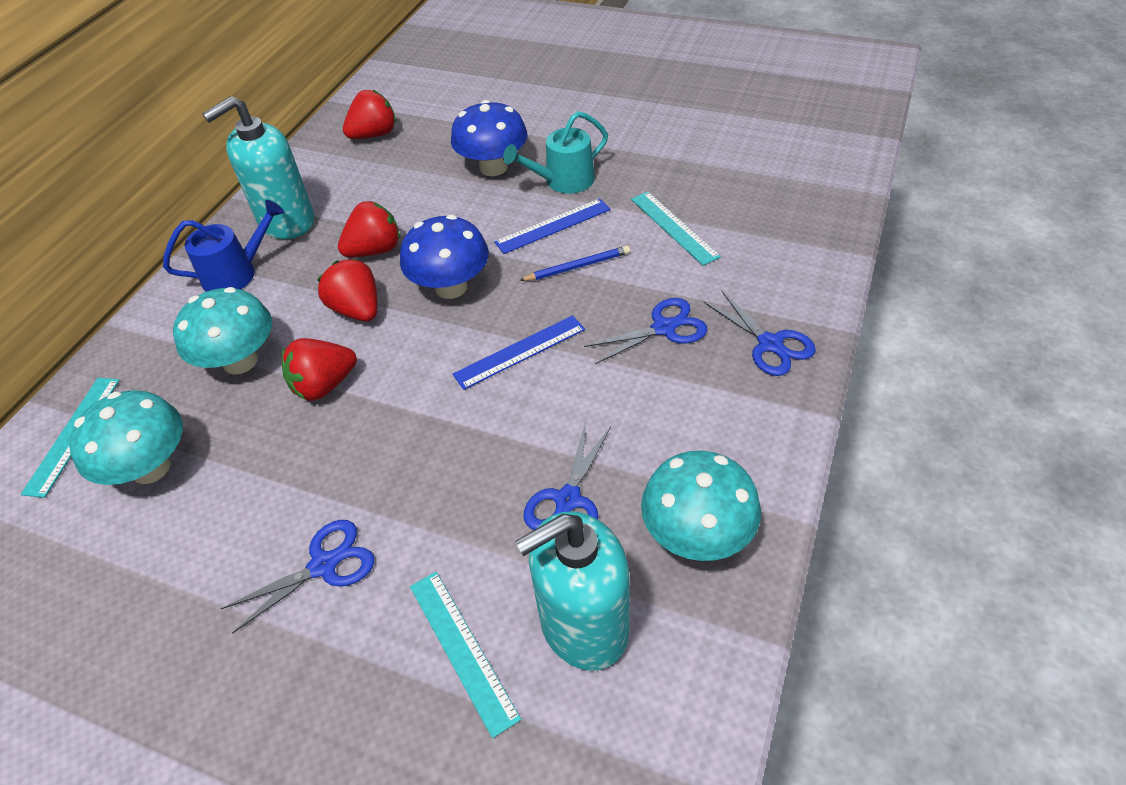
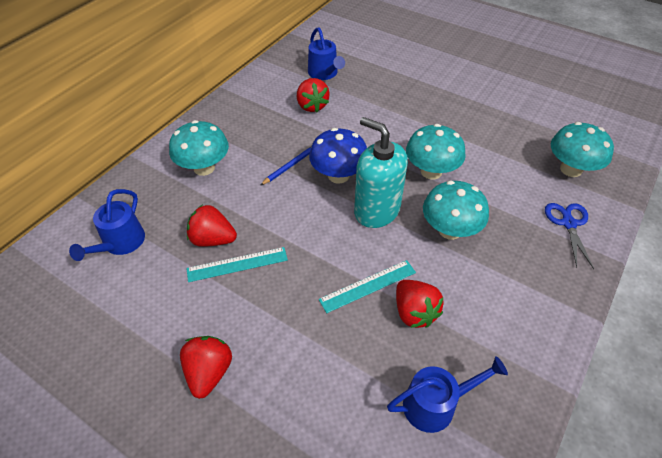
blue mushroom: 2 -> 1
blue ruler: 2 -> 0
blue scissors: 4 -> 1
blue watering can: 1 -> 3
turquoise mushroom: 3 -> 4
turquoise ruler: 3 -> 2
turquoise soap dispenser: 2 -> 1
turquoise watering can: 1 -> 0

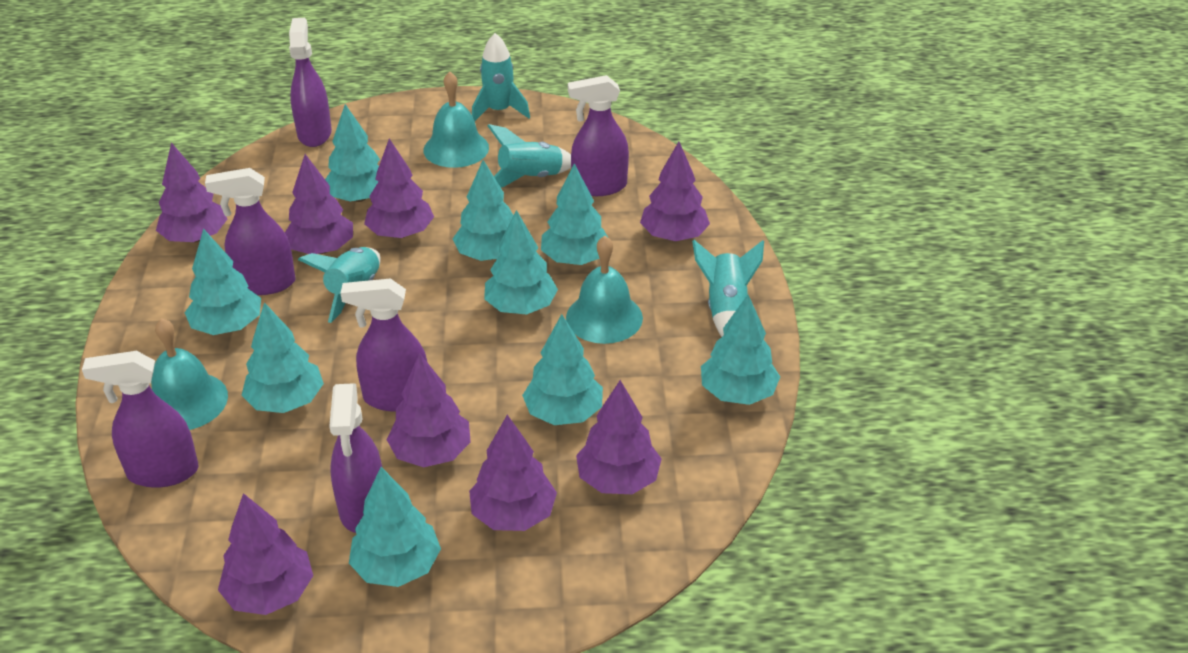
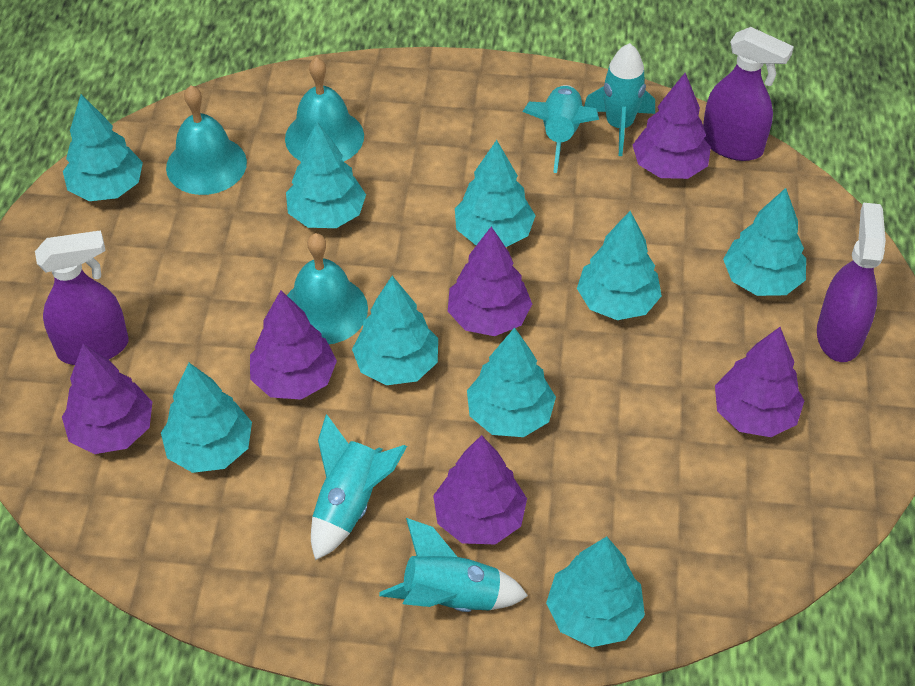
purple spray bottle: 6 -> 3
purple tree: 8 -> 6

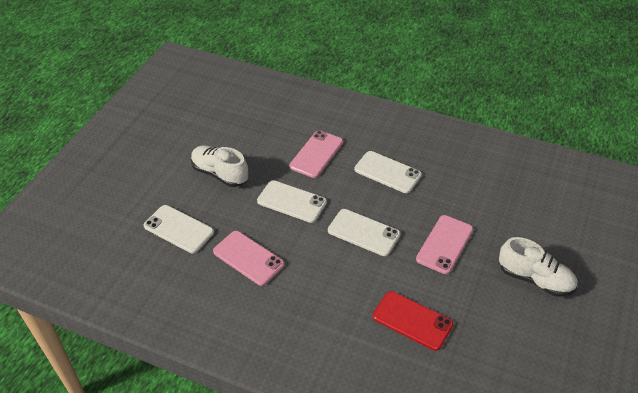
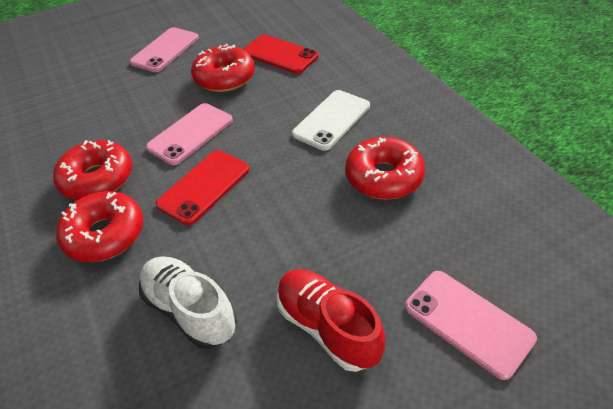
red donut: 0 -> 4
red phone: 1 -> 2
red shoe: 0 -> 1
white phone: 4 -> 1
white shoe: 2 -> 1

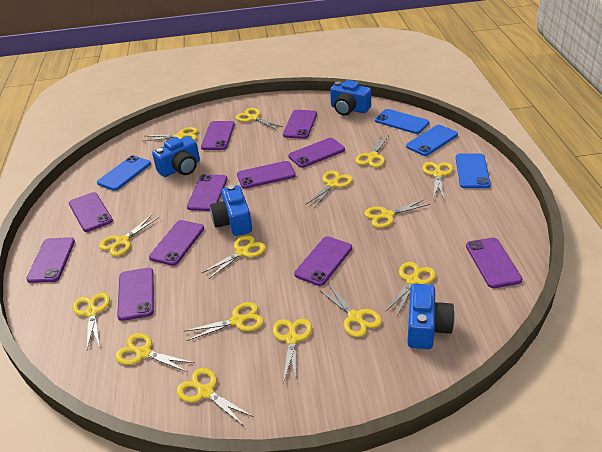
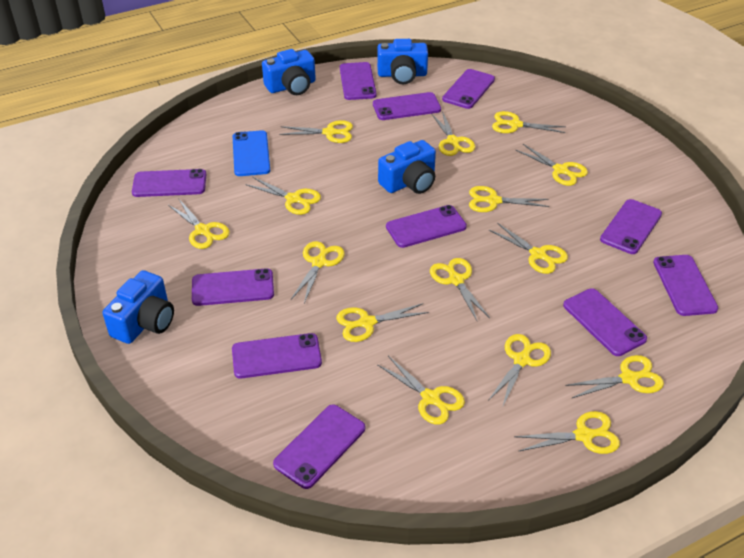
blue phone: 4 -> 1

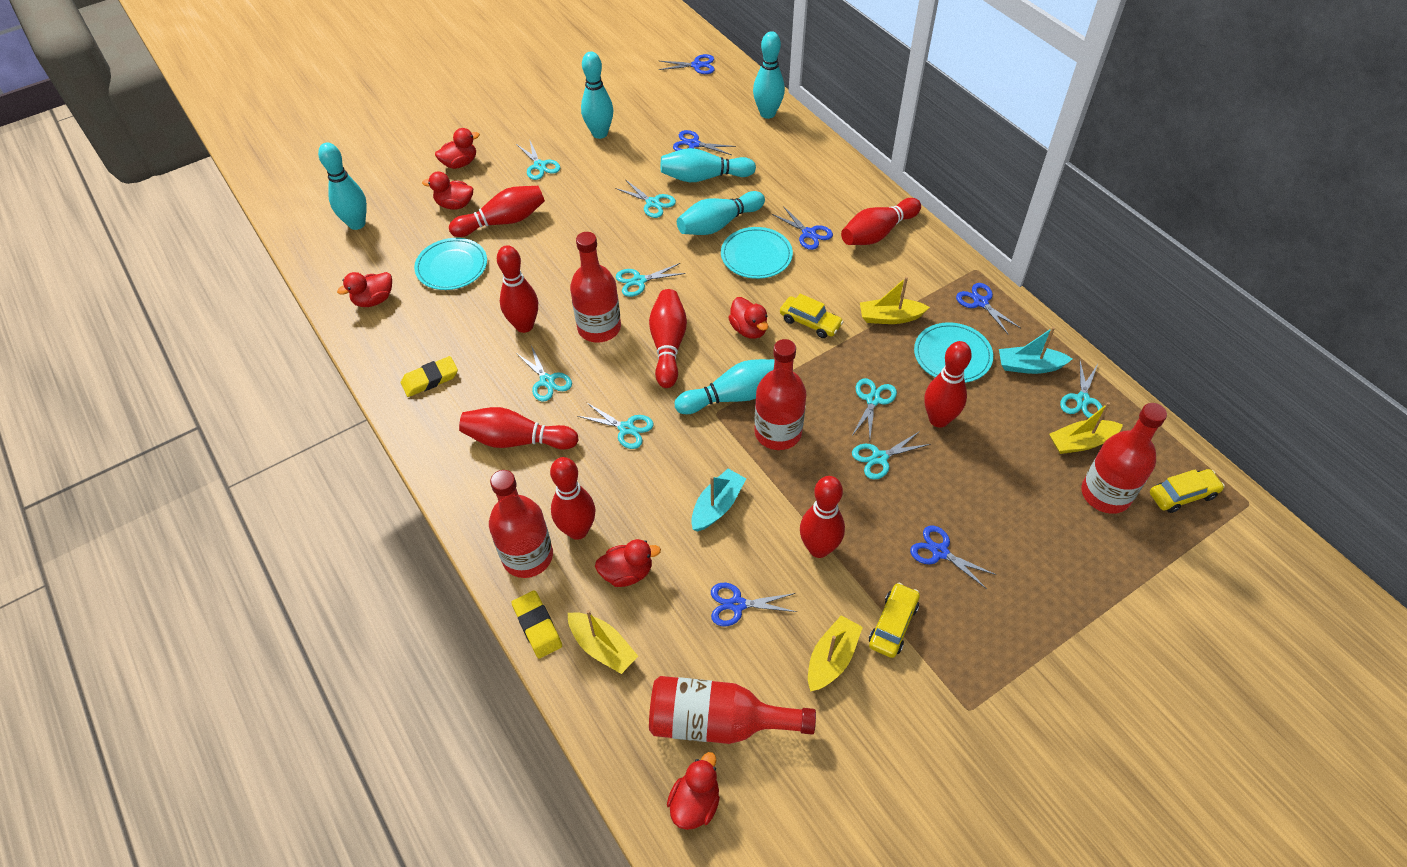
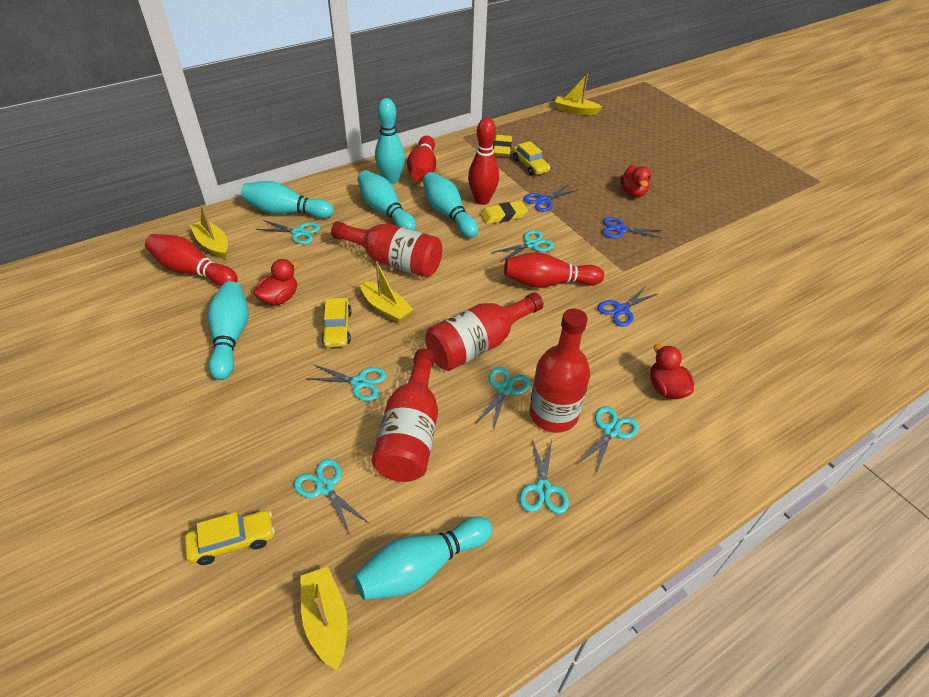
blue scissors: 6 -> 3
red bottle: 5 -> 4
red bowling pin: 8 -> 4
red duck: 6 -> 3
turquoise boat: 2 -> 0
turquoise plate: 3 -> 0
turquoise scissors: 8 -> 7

Description of the task – Set down exactly the lines of the material above from the one with "red bottle: 5 -> 4" through the end. Include both ends and nothing else.

Exercise output –
red bottle: 5 -> 4
red bowling pin: 8 -> 4
red duck: 6 -> 3
turquoise boat: 2 -> 0
turquoise plate: 3 -> 0
turquoise scissors: 8 -> 7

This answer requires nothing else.